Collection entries
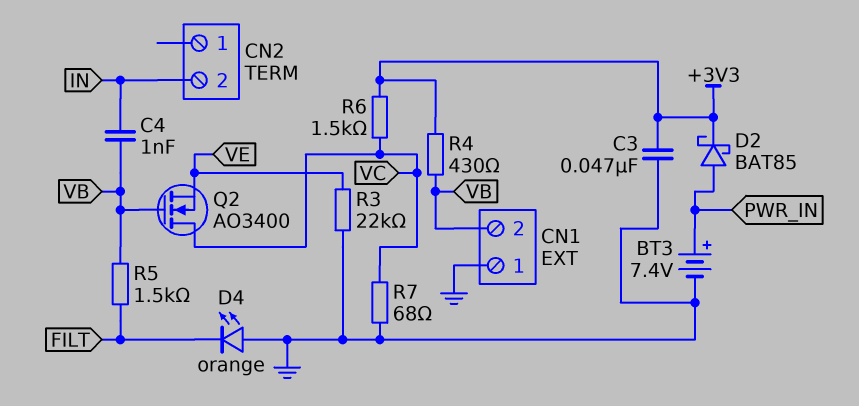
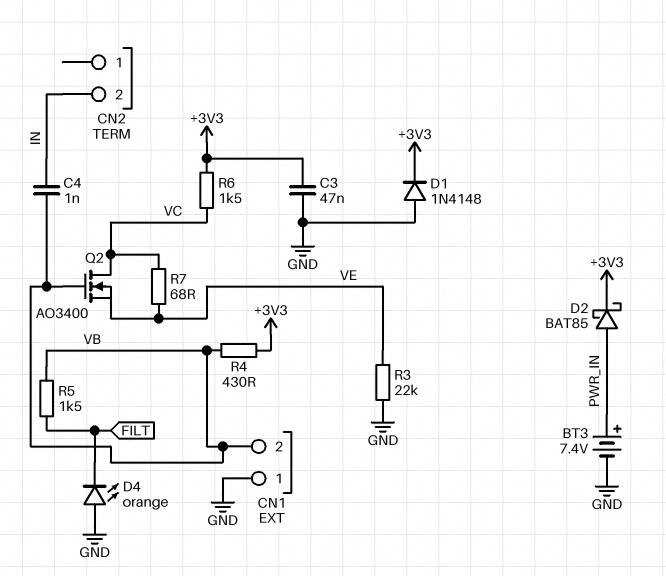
D1: none -> diode 1N4148 (A GND, K +3V3)
R7: 68 (GND, VC) -> 68 (VC, VE)

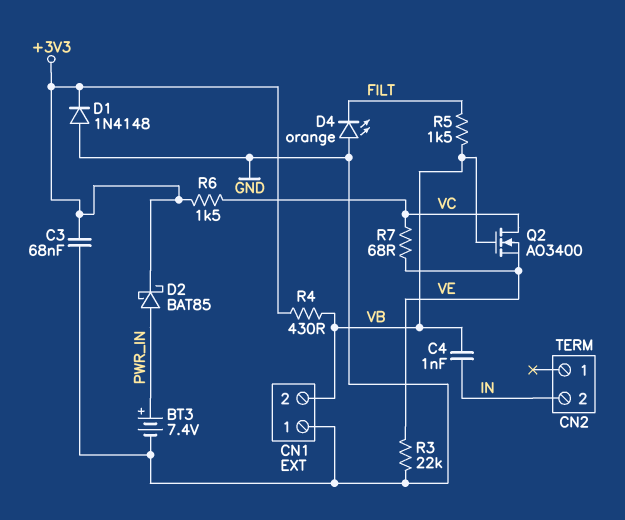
C3: 47nF (+3V3, GND) -> 68nF (+3V3, GND)

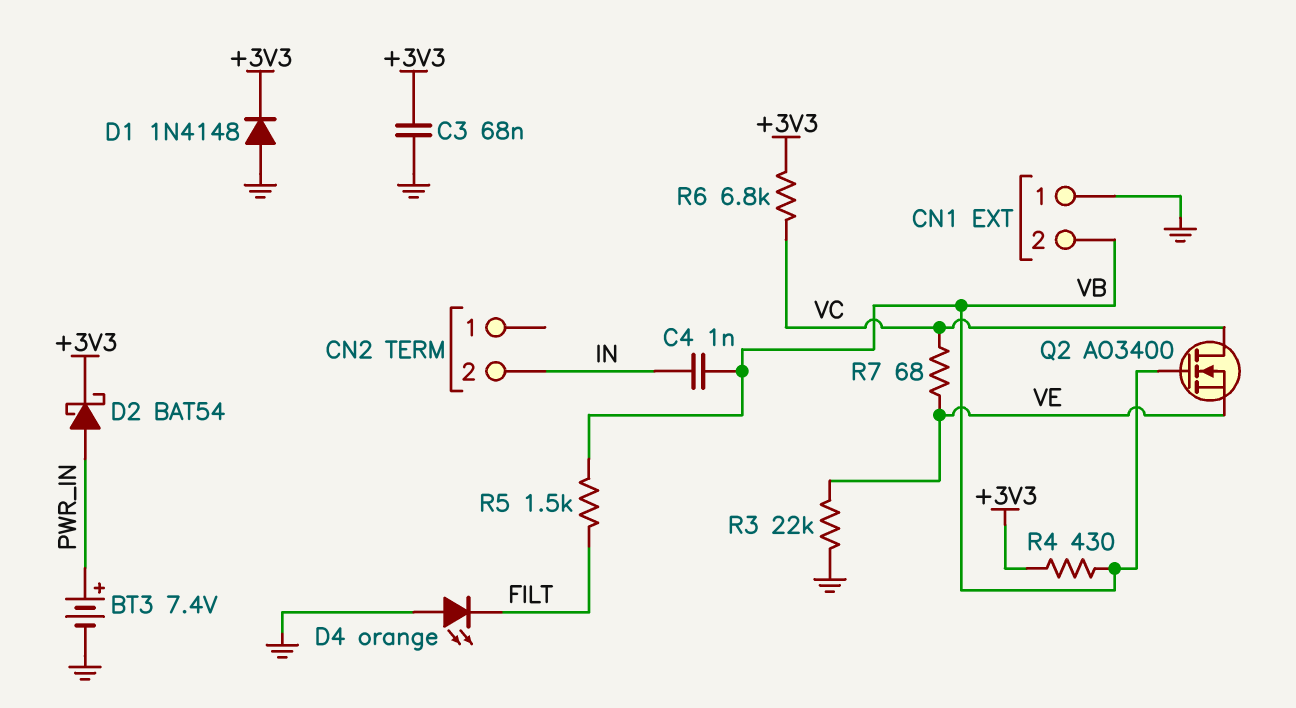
D2: schottky BAT85 (A PWR_IN, K +3V3) -> schottky BAT54 (A PWR_IN, K +3V3)
R6: 1.5k (+3V3, VC) -> 6.8k (+3V3, VC)

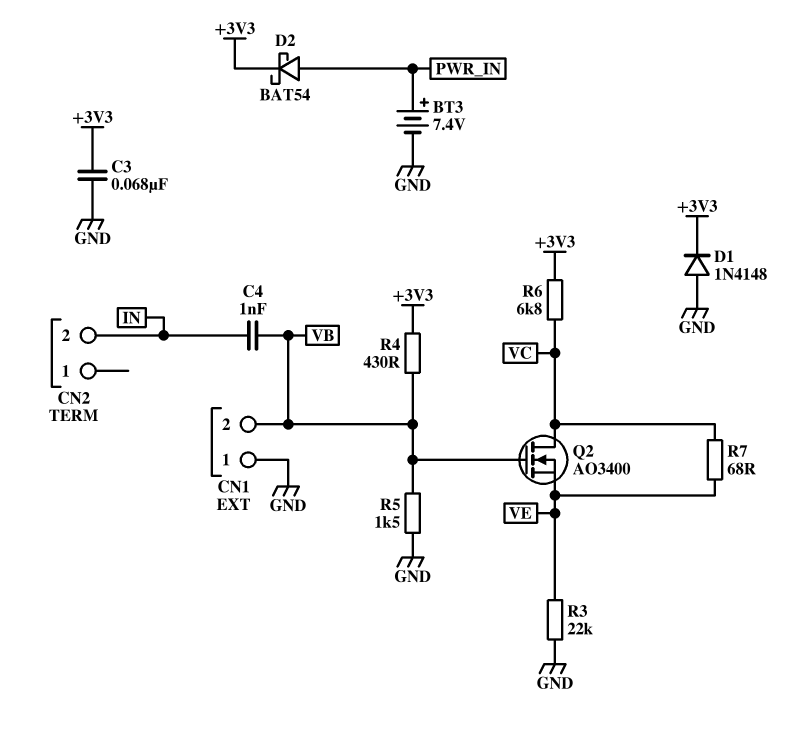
D4: LED orange (A GND, K FILT) -> none
R5: 1.5k (FILT, VB) -> 1.5k (GND, VB)

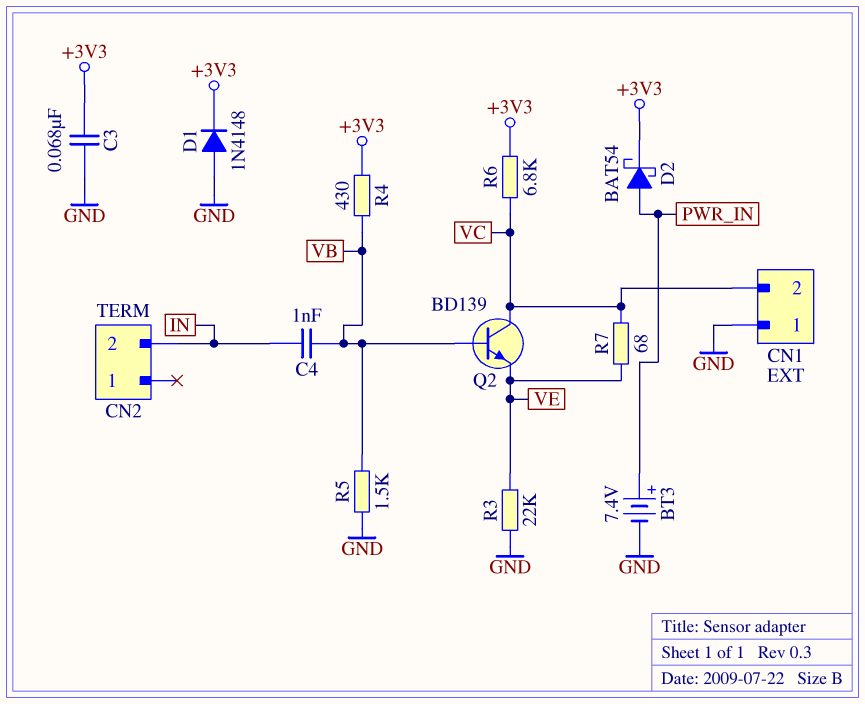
CN1 pin 2: VB -> VC
Q2: NMOS AO3400 (G VB, D VC, S VE) -> NPN BD139 (B VB, C VC, E VE)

Action item = Keep the pictures out of the copy and write out the data exactly as it stands.

Completed exercise =
D1: none -> diode 1N4148 (A GND, K +3V3)
R7: 68 (GND, VC) -> 68 (VC, VE)

C3: 47nF (+3V3, GND) -> 68nF (+3V3, GND)

D2: schottky BAT85 (A PWR_IN, K +3V3) -> schottky BAT54 (A PWR_IN, K +3V3)
R6: 1.5k (+3V3, VC) -> 6.8k (+3V3, VC)

D4: LED orange (A GND, K FILT) -> none
R5: 1.5k (FILT, VB) -> 1.5k (GND, VB)

CN1 pin 2: VB -> VC
Q2: NMOS AO3400 (G VB, D VC, S VE) -> NPN BD139 (B VB, C VC, E VE)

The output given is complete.